=== Begin Enclosure ===

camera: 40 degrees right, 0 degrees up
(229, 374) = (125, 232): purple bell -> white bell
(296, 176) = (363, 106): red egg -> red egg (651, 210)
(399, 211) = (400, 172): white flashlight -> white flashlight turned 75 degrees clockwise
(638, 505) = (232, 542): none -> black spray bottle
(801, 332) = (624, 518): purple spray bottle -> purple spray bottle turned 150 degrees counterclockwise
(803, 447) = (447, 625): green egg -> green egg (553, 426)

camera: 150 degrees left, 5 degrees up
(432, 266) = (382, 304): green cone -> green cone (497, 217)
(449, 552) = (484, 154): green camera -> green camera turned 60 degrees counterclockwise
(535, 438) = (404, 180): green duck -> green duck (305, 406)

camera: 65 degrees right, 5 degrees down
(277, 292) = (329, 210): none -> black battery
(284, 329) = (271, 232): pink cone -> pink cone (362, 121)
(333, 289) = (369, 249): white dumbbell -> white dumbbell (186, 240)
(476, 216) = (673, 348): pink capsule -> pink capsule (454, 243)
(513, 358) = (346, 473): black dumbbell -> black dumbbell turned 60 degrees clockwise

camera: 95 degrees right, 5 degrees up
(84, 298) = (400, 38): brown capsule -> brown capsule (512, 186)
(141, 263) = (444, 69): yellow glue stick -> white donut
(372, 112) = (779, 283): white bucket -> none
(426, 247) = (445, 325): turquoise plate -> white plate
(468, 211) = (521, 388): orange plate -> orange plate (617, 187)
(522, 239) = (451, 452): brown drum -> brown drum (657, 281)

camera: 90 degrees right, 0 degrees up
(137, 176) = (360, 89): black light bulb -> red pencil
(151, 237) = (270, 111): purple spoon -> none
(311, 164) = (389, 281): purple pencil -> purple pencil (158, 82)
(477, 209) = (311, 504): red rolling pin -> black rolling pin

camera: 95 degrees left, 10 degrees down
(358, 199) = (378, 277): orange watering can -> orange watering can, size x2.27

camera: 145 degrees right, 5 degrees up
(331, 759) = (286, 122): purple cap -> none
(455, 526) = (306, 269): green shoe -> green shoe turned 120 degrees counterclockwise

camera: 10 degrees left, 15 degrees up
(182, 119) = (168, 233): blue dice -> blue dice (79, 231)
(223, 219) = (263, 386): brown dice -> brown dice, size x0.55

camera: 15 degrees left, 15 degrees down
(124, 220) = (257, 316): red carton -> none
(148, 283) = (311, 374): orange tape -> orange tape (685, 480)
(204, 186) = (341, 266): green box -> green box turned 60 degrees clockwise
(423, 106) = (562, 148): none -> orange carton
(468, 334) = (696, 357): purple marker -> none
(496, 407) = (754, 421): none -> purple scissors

=== End Enclosure ===

Your objective ->
Exactly as they appear, print the lines from the one holding "camera: 15 degrees left, 15 degrees down" through the final line of the entries, and no others.

Answer space ->
camera: 15 degrees left, 15 degrees down
(124, 220) = (257, 316): red carton -> none
(148, 283) = (311, 374): orange tape -> orange tape (685, 480)
(204, 186) = (341, 266): green box -> green box turned 60 degrees clockwise
(423, 106) = (562, 148): none -> orange carton
(468, 334) = (696, 357): purple marker -> none
(496, 407) = (754, 421): none -> purple scissors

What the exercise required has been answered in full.